[Data items]

- - - -

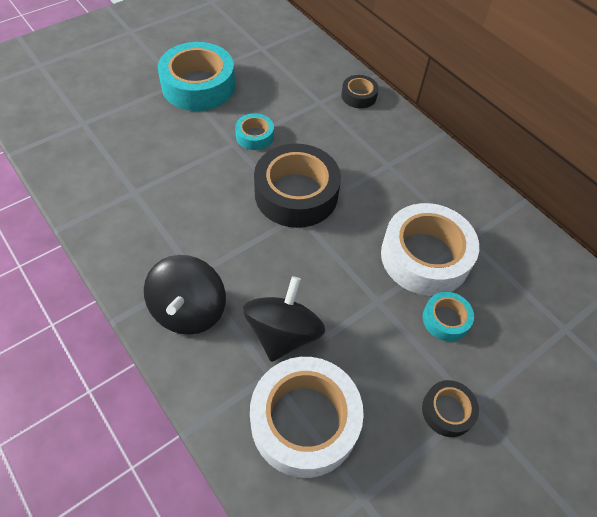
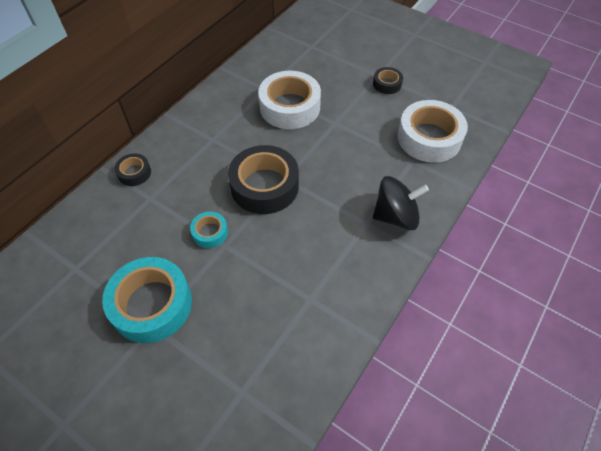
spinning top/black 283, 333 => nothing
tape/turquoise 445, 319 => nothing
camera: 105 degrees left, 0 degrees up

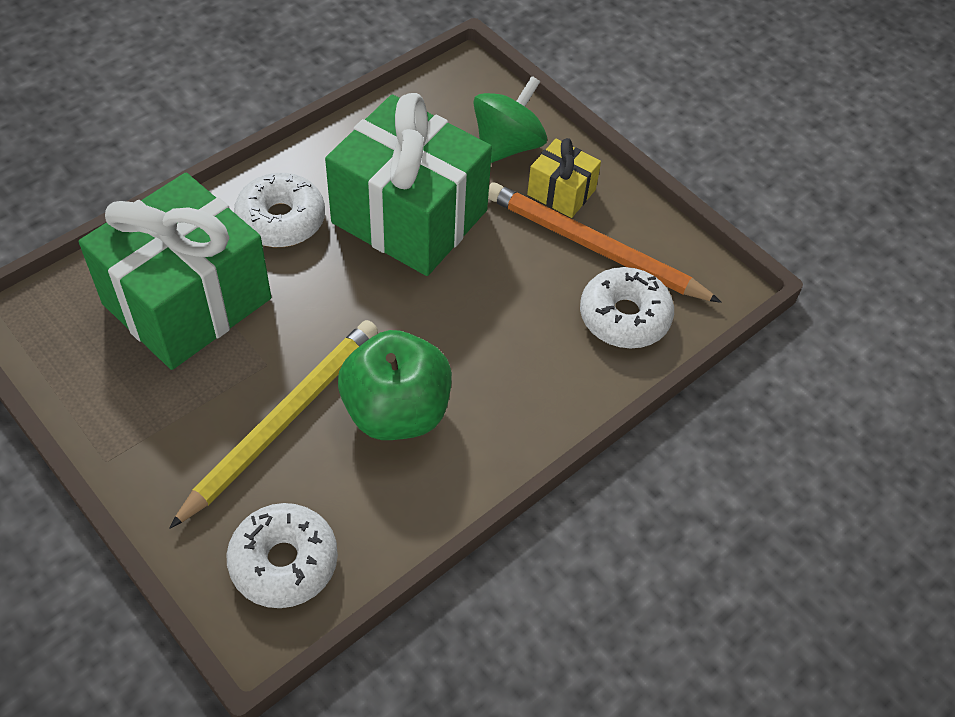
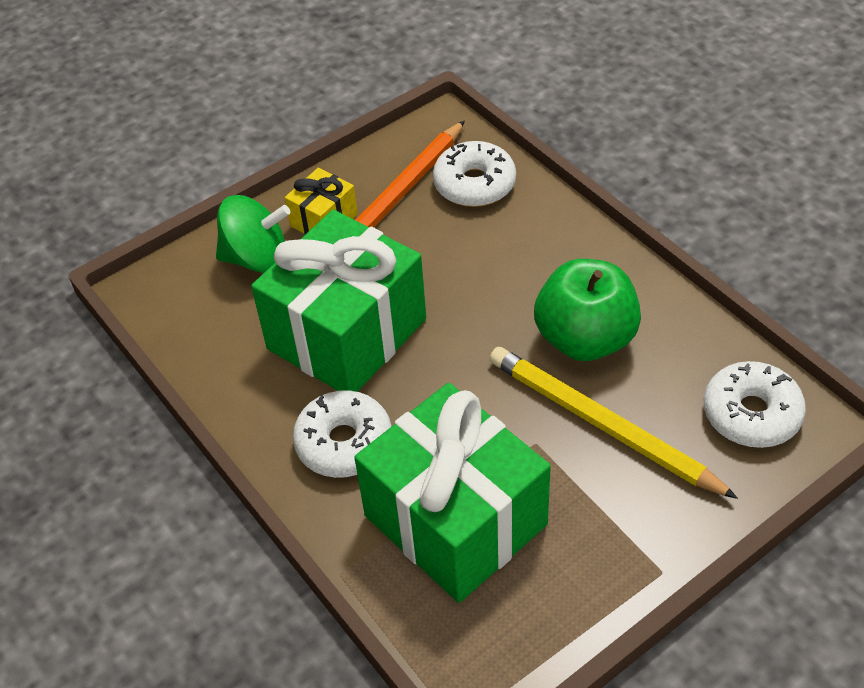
spinning top/green 507, 146 => spinning top/green 257, 258, 135 degrees clockwise
camera: 80 degrees left, 5 degrees down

- - - -

→ **Description of the task**: Wherever an image appears, omit it; copy the rest of the records exactly.

→ **Answer section**:
spinning top/black 283, 333 => nothing
tape/turquoise 445, 319 => nothing
camera: 105 degrees left, 0 degrees up

spinning top/green 507, 146 => spinning top/green 257, 258, 135 degrees clockwise
camera: 80 degrees left, 5 degrees down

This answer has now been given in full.